# [TASK DIRECTIONS]
The data below should be restated word for word, with every picture omitted.

# [STORED DATA]
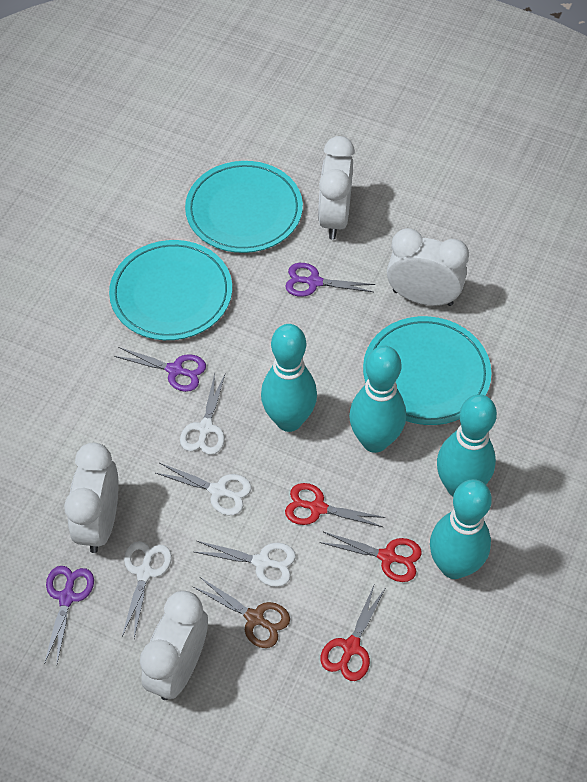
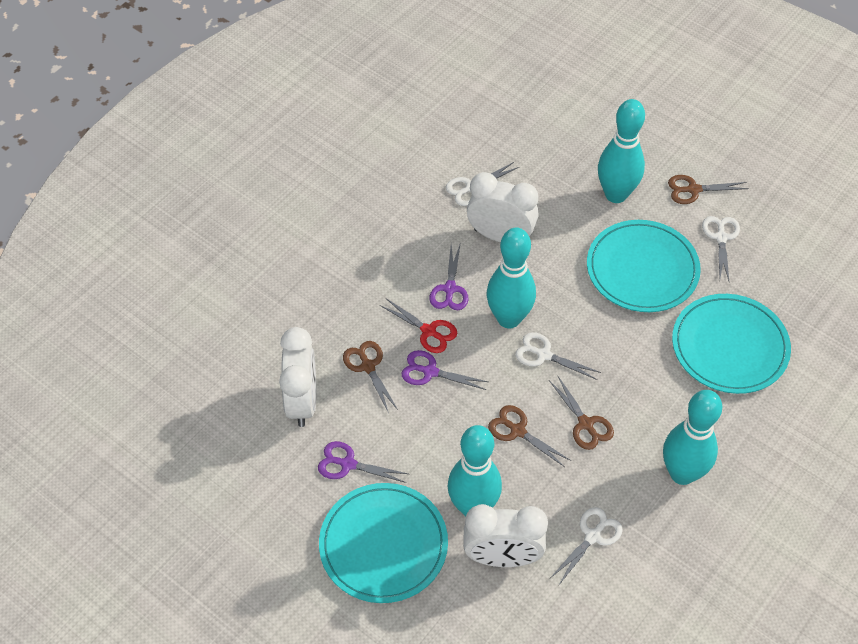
brown scissors: 1 -> 4
red scissors: 3 -> 1
white clock: 4 -> 3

# [YOUR RESPONSE]
brown scissors: 1 -> 4
red scissors: 3 -> 1
white clock: 4 -> 3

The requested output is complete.